--- Exercise data ---

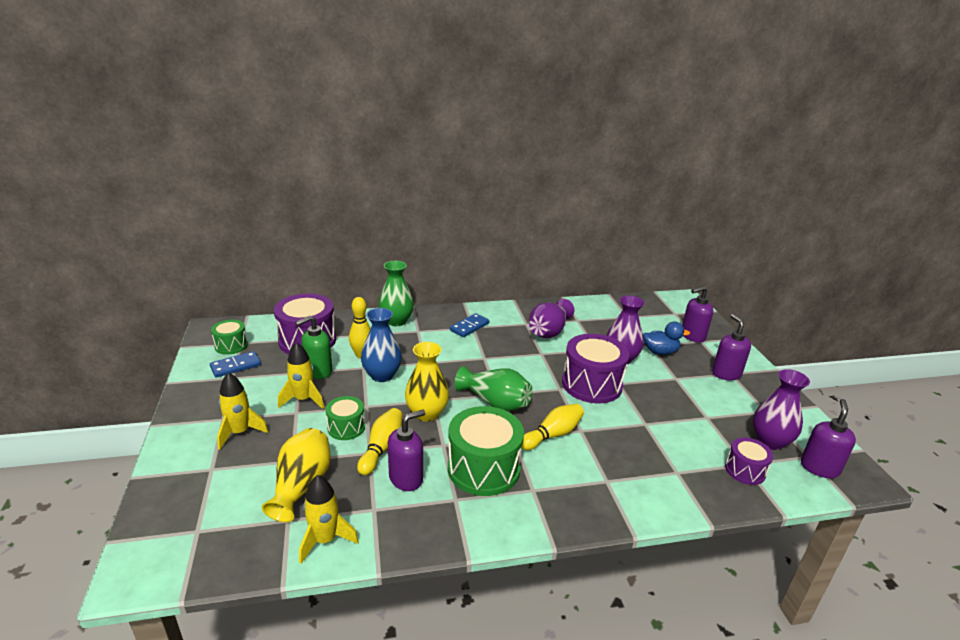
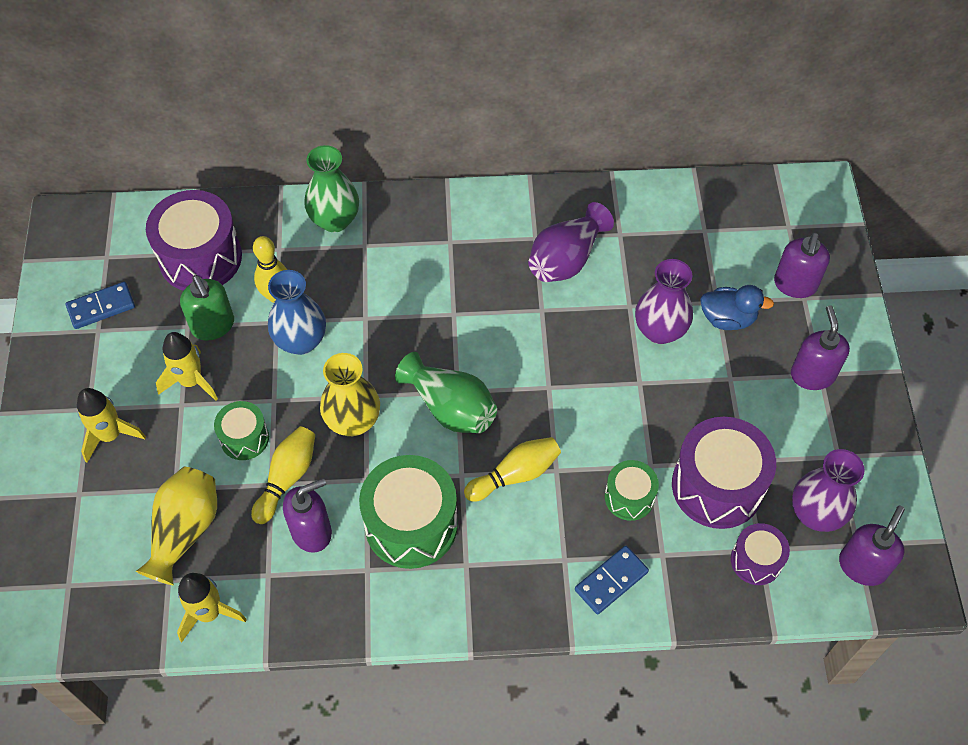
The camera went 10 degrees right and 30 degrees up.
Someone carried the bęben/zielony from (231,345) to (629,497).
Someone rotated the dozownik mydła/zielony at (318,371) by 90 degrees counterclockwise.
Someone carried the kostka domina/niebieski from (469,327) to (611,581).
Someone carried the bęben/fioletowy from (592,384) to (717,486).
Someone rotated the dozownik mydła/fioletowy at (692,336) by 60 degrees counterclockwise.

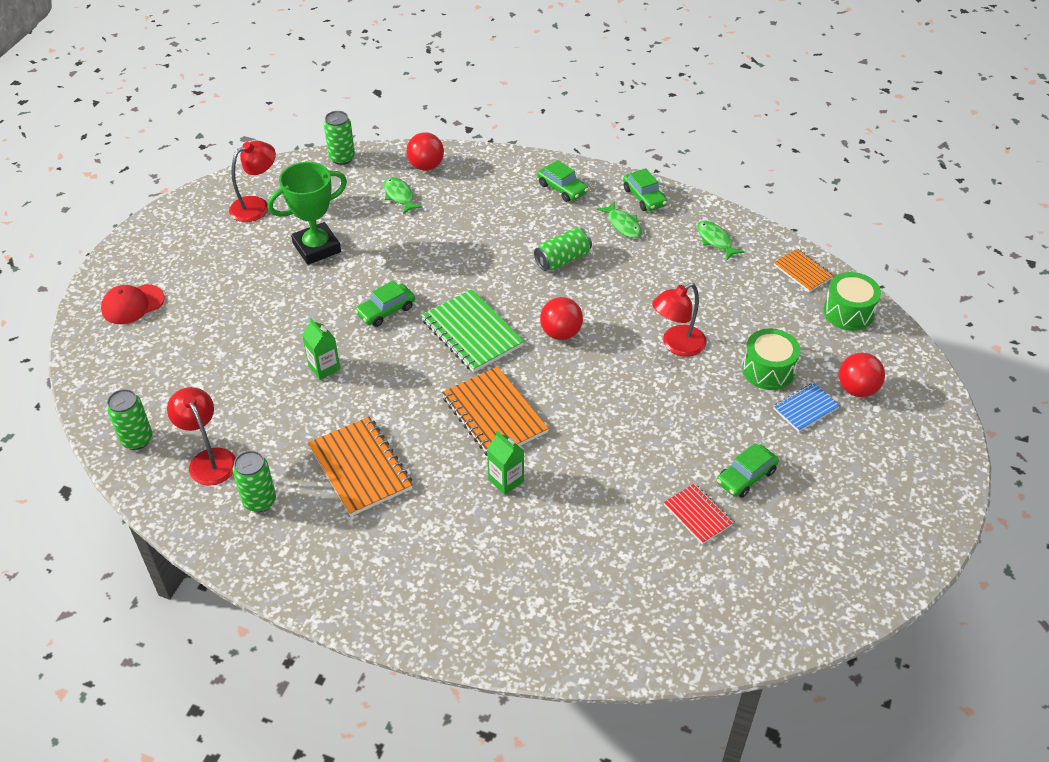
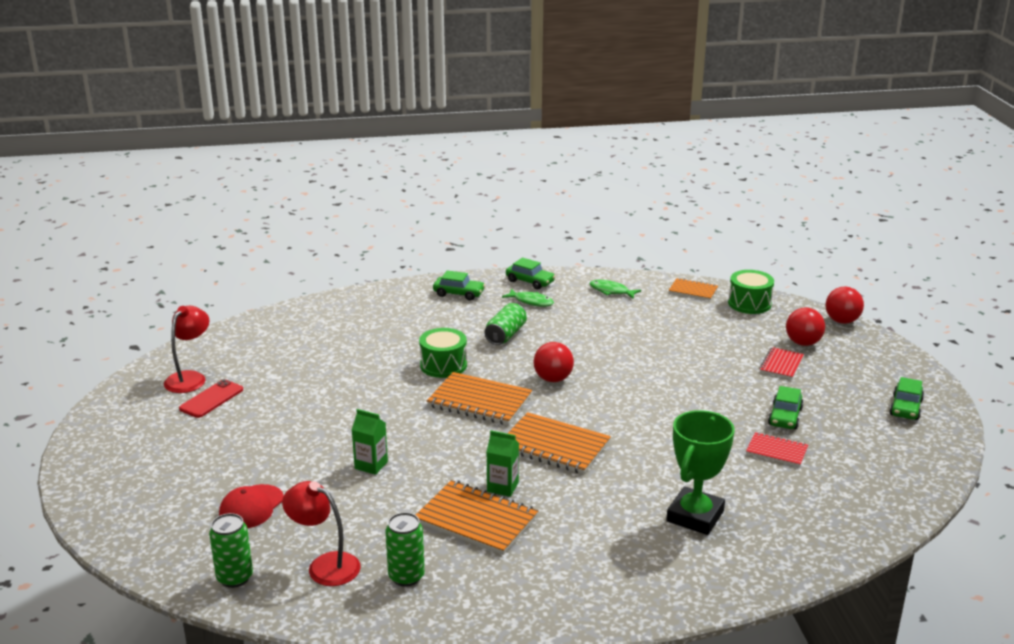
The camera went 30 degrees left and 20 degrees down.
Someone carried the czapka/czerwony from (132,304) to (251,507).
Someone carried the puchar/zielony from (317,248) to (695,516).
Someone took away the puszka/zielony at (342,158).
Someone carried the samochód/zielony from (386,311) to (906,408).
Someone took away the ryba/zielony at (399,196).
Someone carried the piłka/czerwony from (426,166) to (842,321).
Someone repainted the zeszyt/zielony at (472,333), which became the zeszyt/pomarańczowy at (479,401).
Someone carried the karton mleka/zielony from (506,480) to (502,487).
Someone took away the lampka/czerwony at (677,345).
Someone carried the bęben/zielony from (768,370) to (443,365).
Someone repainted the zeszyt/niebieski at (805,408), which became the zeszyt/czerwony at (781,365).
Someone put down the telefon/czerwony at (211,399).

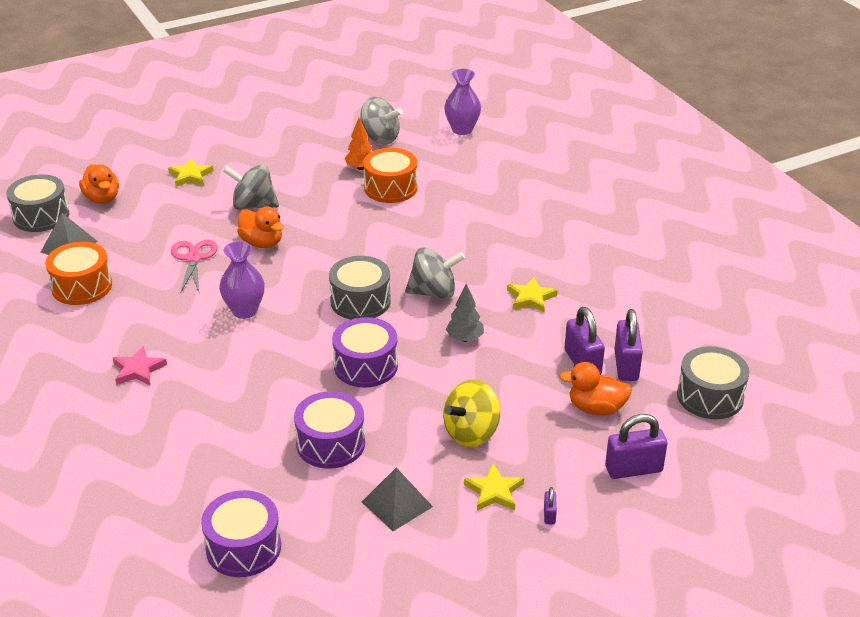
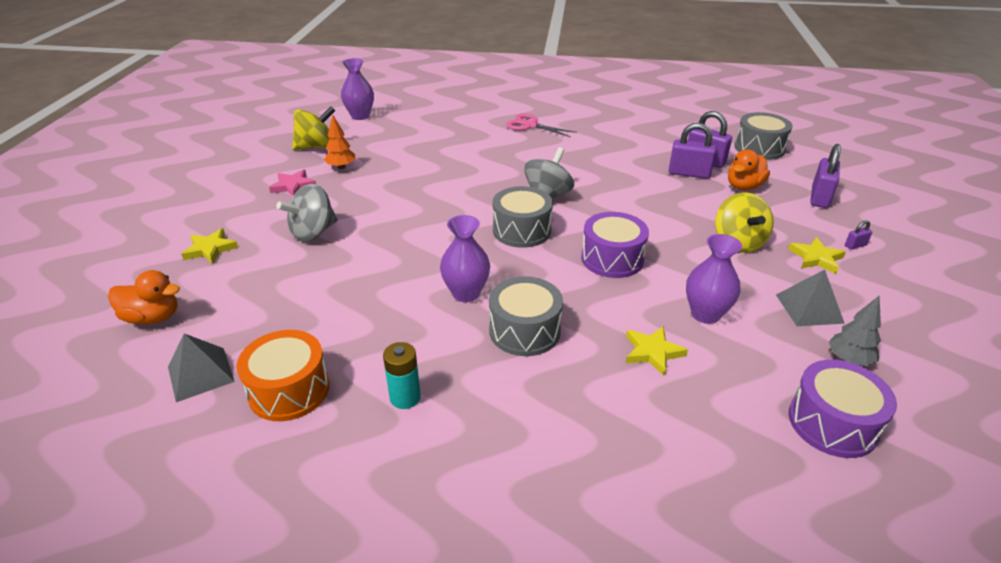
The camera went 55 degrees left and 0 degrees up.
Someone carried the bęben/szary from (41,216) to (524,331).
Someone carried the gwiazda/różowy from (138,370) to (293,186).
Someone carried the nożyczki/różowy from (193,258) to (530,125).
Someone took away the kaczka/pomarańczowy at (262,243).
Someone swapped the bęben/fioletowy at (331,444) for the wazon/fioletowy at (705,314).
Someone repainted the bączek/szary at (380,138), which became the bączek/żółty at (316,146).
Someone took away the bęben/pomarańczowy at (390,188).
Someone carried the drzewko/szary from (465,338) to (848,360).
Someone carried the gwiazda/żółty from (530,298) to (652,352).
Someone rotated the kłódka/fioletowy at (549,515) by 60 degrees counterclockwise.
Someone put down the bateria/turkusowy at (405,397).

--- Assignment ---
With the pictures removed, output the listing above exactly.

--- Reply to the exercise ---
The camera went 10 degrees right and 30 degrees up.
Someone carried the bęben/zielony from (231,345) to (629,497).
Someone rotated the dozownik mydła/zielony at (318,371) by 90 degrees counterclockwise.
Someone carried the kostka domina/niebieski from (469,327) to (611,581).
Someone carried the bęben/fioletowy from (592,384) to (717,486).
Someone rotated the dozownik mydła/fioletowy at (692,336) by 60 degrees counterclockwise.

The camera went 30 degrees left and 20 degrees down.
Someone carried the czapka/czerwony from (132,304) to (251,507).
Someone carried the puchar/zielony from (317,248) to (695,516).
Someone took away the puszka/zielony at (342,158).
Someone carried the samochód/zielony from (386,311) to (906,408).
Someone took away the ryba/zielony at (399,196).
Someone carried the piłka/czerwony from (426,166) to (842,321).
Someone repainted the zeszyt/zielony at (472,333), which became the zeszyt/pomarańczowy at (479,401).
Someone carried the karton mleka/zielony from (506,480) to (502,487).
Someone took away the lampka/czerwony at (677,345).
Someone carried the bęben/zielony from (768,370) to (443,365).
Someone repainted the zeszyt/niebieski at (805,408), which became the zeszyt/czerwony at (781,365).
Someone put down the telefon/czerwony at (211,399).

The camera went 55 degrees left and 0 degrees up.
Someone carried the bęben/szary from (41,216) to (524,331).
Someone carried the gwiazda/różowy from (138,370) to (293,186).
Someone carried the nożyczki/różowy from (193,258) to (530,125).
Someone took away the kaczka/pomarańczowy at (262,243).
Someone swapped the bęben/fioletowy at (331,444) for the wazon/fioletowy at (705,314).
Someone repainted the bączek/szary at (380,138), which became the bączek/żółty at (316,146).
Someone took away the bęben/pomarańczowy at (390,188).
Someone carried the drzewko/szary from (465,338) to (848,360).
Someone carried the gwiazda/żółty from (530,298) to (652,352).
Someone rotated the kłódka/fioletowy at (549,515) by 60 degrees counterclockwise.
Someone put down the bateria/turkusowy at (405,397).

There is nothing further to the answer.